Exercise brief
For the material below, return exactly the lines starting at the one holding "grey domino: 2 -> 1" and ending at the one holding "turquoise teddy bear: 1 -> 3", counting both as part of the range.

── Provided entries

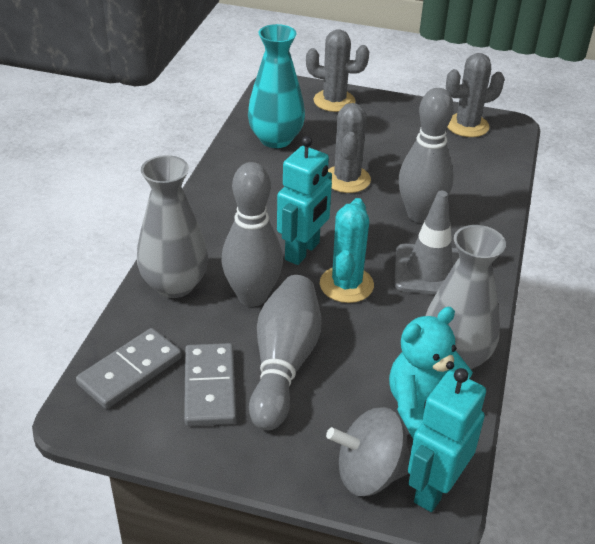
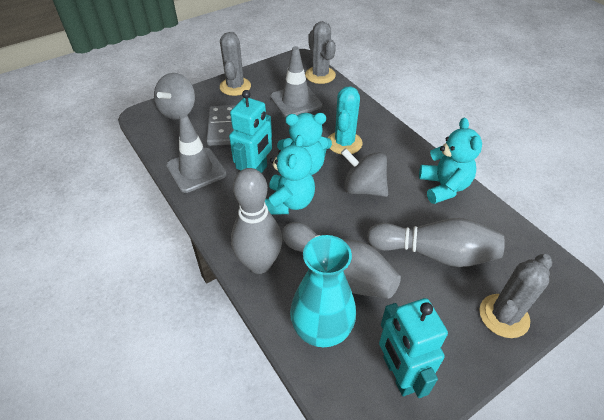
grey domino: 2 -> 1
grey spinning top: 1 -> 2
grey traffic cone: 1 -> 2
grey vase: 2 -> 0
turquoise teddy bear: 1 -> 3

────
── Provided entries

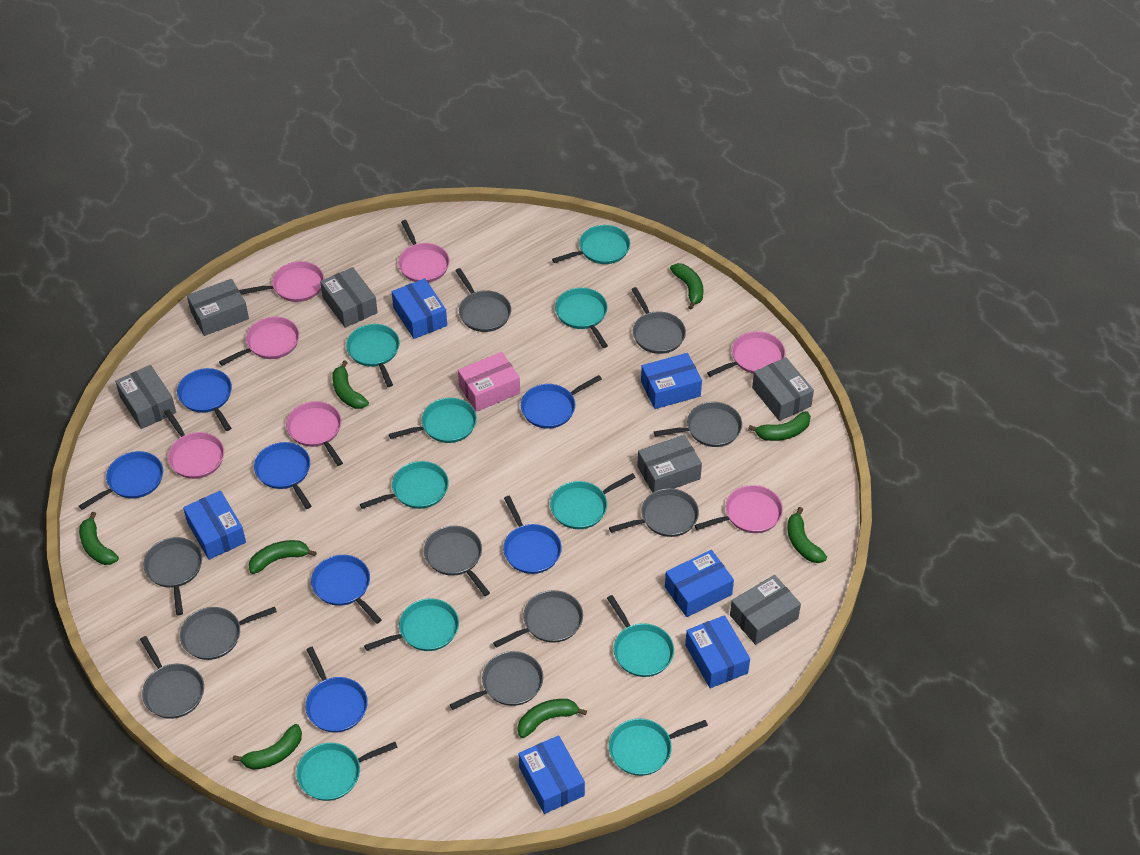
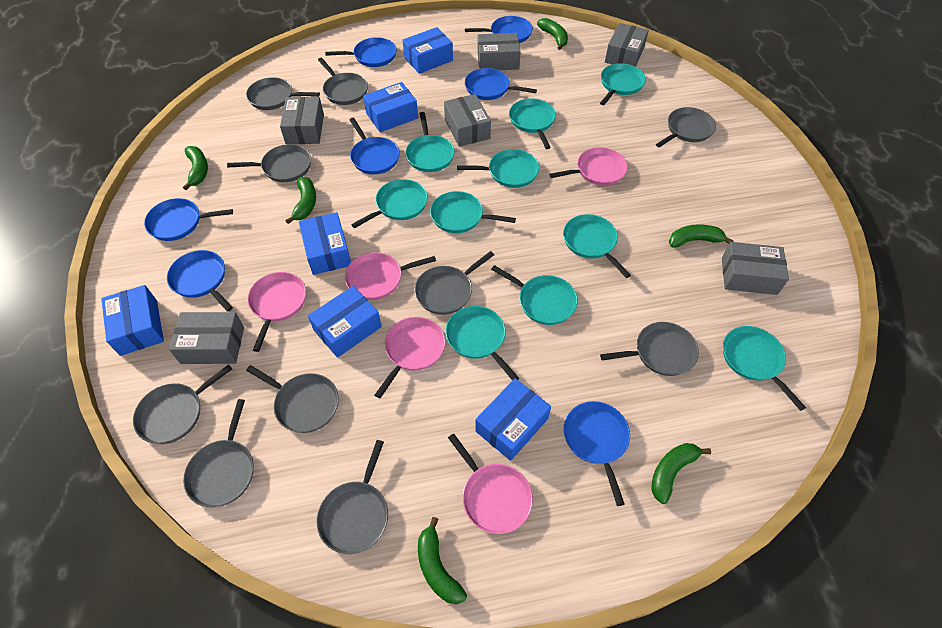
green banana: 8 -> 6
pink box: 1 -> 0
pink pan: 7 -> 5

────

Result
grey domino: 2 -> 1
grey spinning top: 1 -> 2
grey traffic cone: 1 -> 2
grey vase: 2 -> 0
turquoise teddy bear: 1 -> 3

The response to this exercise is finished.